Exercise requirements. Reproduce all of the data exactly. Images are not to appear in the reply.

[Change detection outputs]
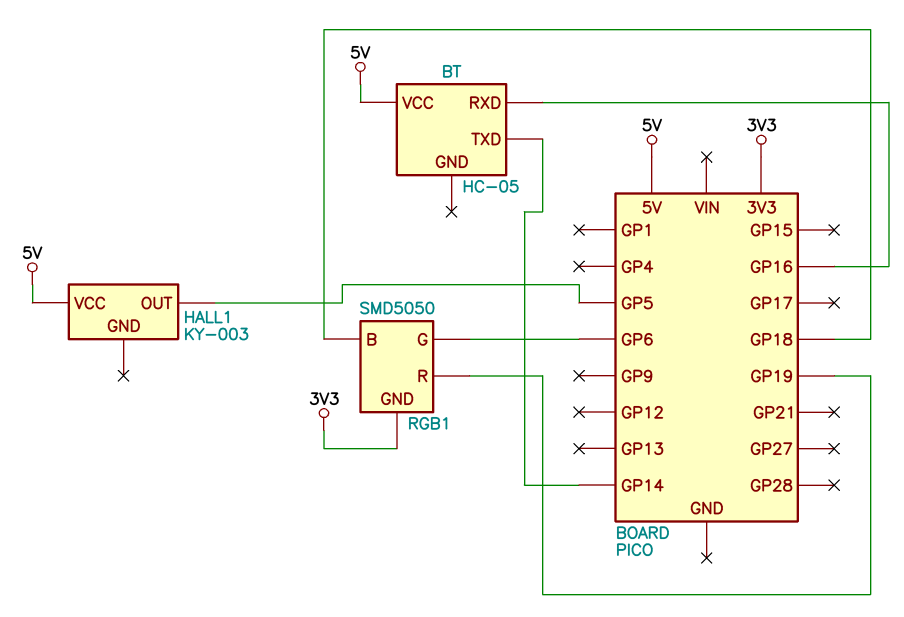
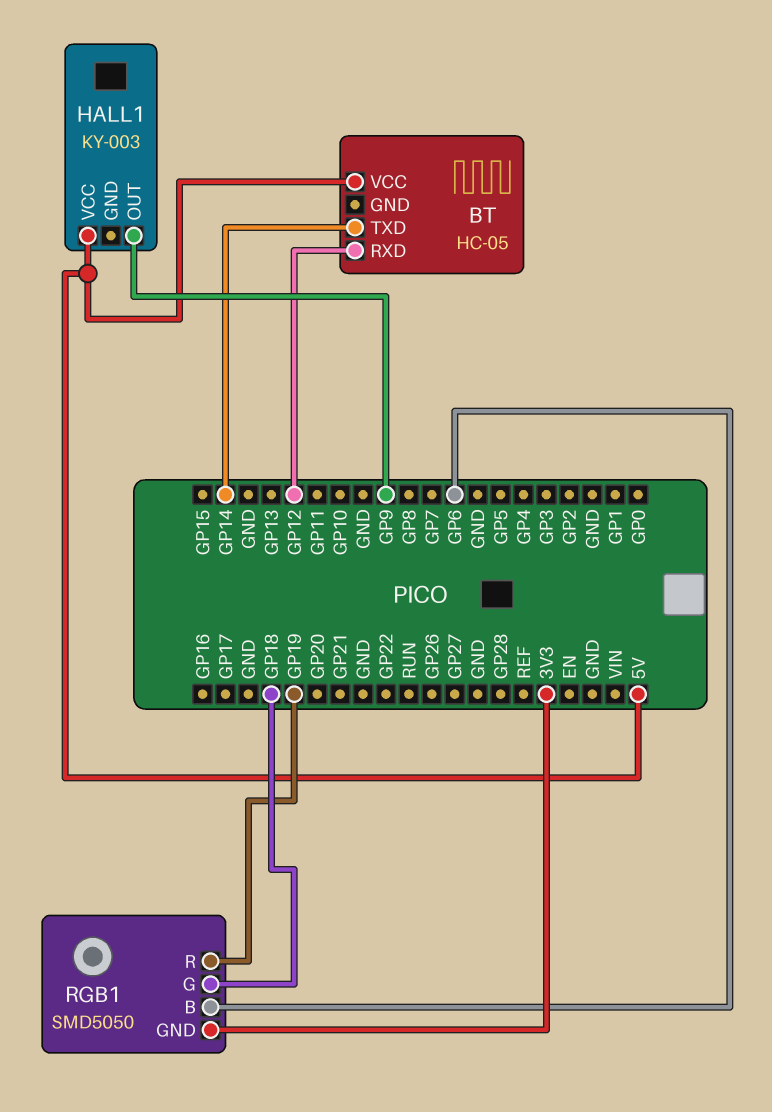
BT pin RXD: GP16 -> GP12
HALL1 pin OUT: GP5 -> GP9
RGB1 pin B: GP18 -> GP6
RGB1 pin G: GP6 -> GP18

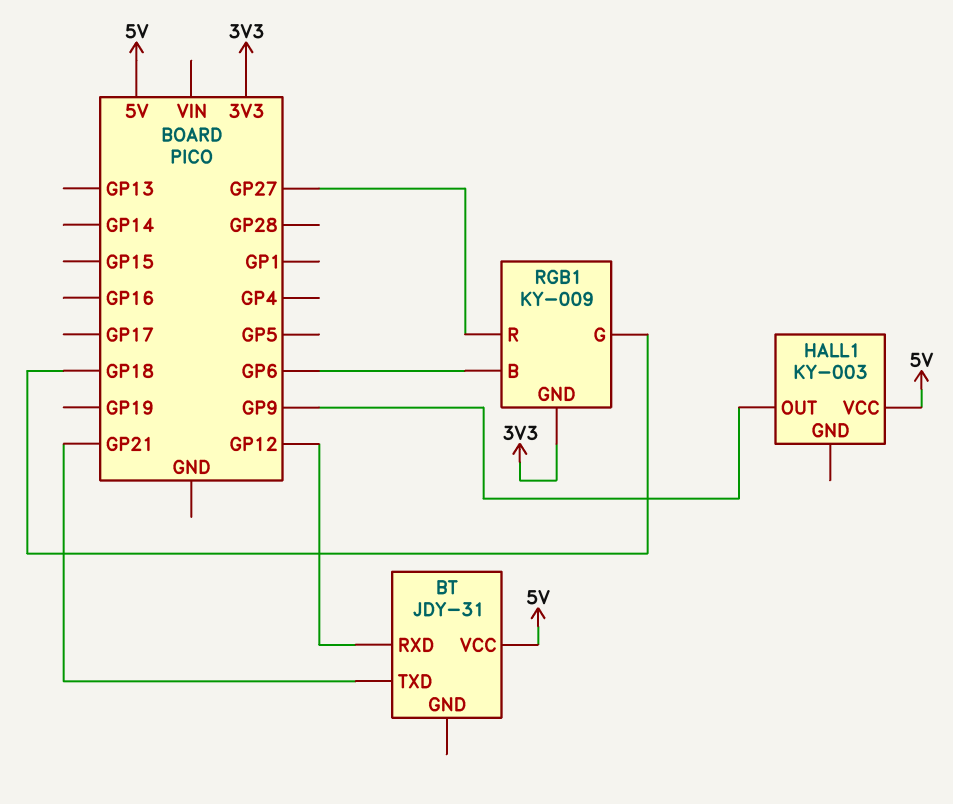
BT: HC-05 -> JDY-31
BT pin TXD: GP14 -> GP21
RGB1: SMD5050 -> KY-009
RGB1 pin R: GP19 -> GP27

Exercise solution.
BT pin RXD: GP16 -> GP12
HALL1 pin OUT: GP5 -> GP9
RGB1 pin B: GP18 -> GP6
RGB1 pin G: GP6 -> GP18

BT: HC-05 -> JDY-31
BT pin TXD: GP14 -> GP21
RGB1: SMD5050 -> KY-009
RGB1 pin R: GP19 -> GP27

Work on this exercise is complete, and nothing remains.